*** Begin section ***

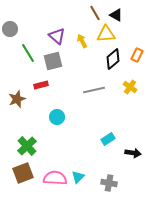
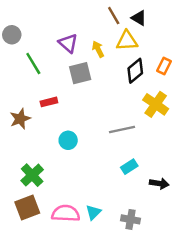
gray square: (53, 61) -> (80, 73), moved
yellow cross: (130, 87) -> (156, 104), size x1.5
gray line: (94, 90) -> (122, 129), moved

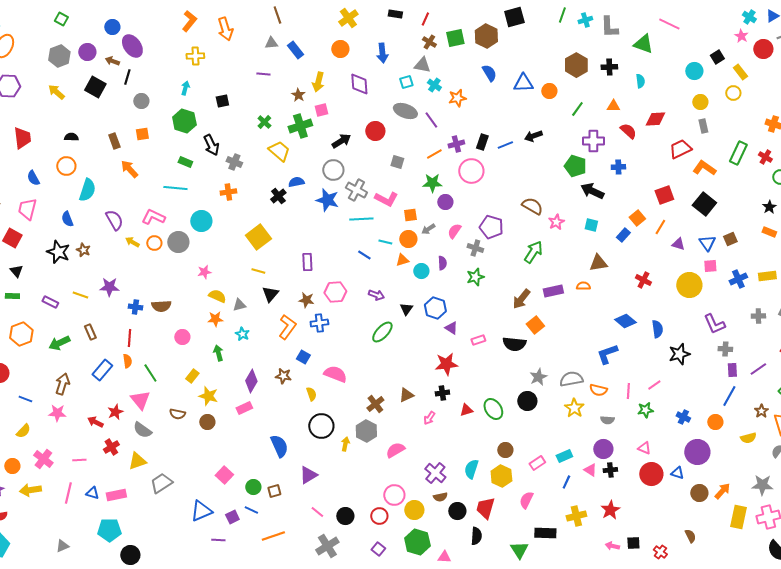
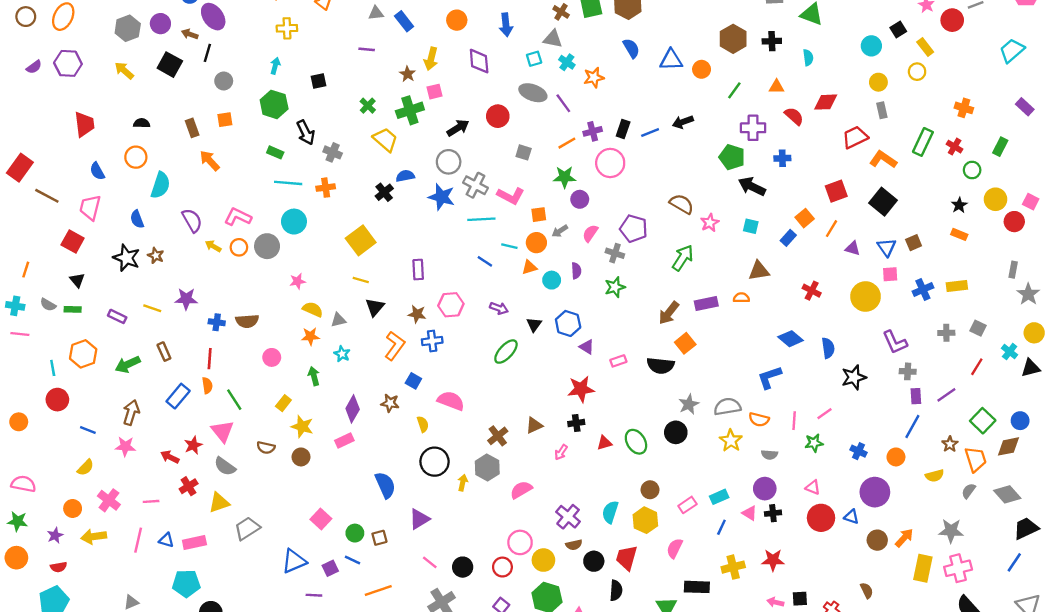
cyan line: (175, 188) -> (288, 183), moved
red star: (610, 510) -> (773, 560), turned 30

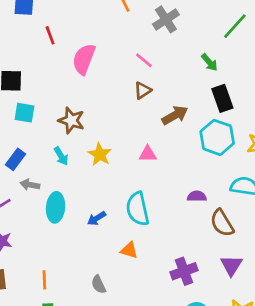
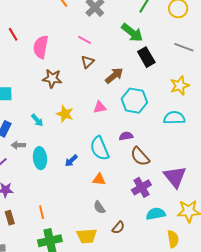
green arrow: (209, 62) -> (132, 33), size x1.6
brown star: (71, 120) -> (52, 78), moved
cyan hexagon: (217, 137) -> (134, 101), moved
purple semicircle: (197, 196) -> (126, 136), moved
brown semicircle: (222, 223) -> (140, 156), moved
purple triangle: (231, 265) -> (175, 177), size x1.4
gray semicircle: (99, 284) -> (99, 207), moved

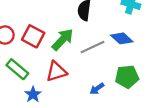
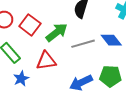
blue arrow: (97, 89) -> (81, 83), size x1.6

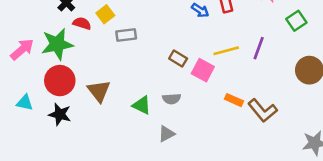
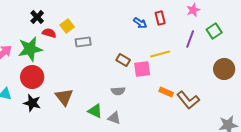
purple line: (259, 48) -> (190, 39), moved
pink square: (203, 70) -> (142, 69), turned -36
brown triangle: (99, 91) -> (64, 97), moved
green triangle: (142, 105) -> (95, 111), moved
gray triangle: (166, 134) -> (114, 118), turned 48

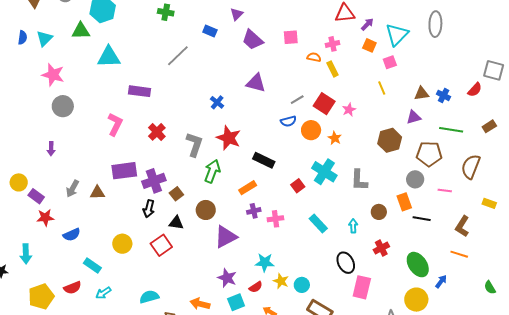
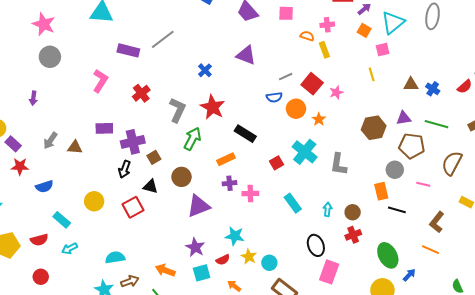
gray line: (178, 56) -> (163, 39), moved
purple triangle: (414, 117) -> (404, 118), moved
purple rectangle: (124, 171) -> (104, 128), size x0.7
brown circle: (379, 212) -> (353, 212), moved

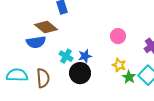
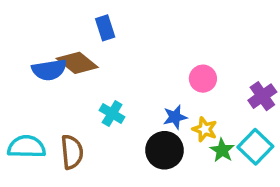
blue semicircle: (36, 42) -> (49, 70), moved
blue star: (85, 56) -> (175, 117), moved
black circle: (80, 73) -> (164, 150), moved

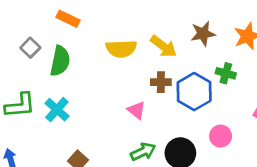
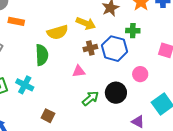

*** End section ***

• [ASSIGNED TASK]: Could you say how many lines of the entries contain the string "turned"? Only the number should be given.

• [WRITTEN ANSWER]: 3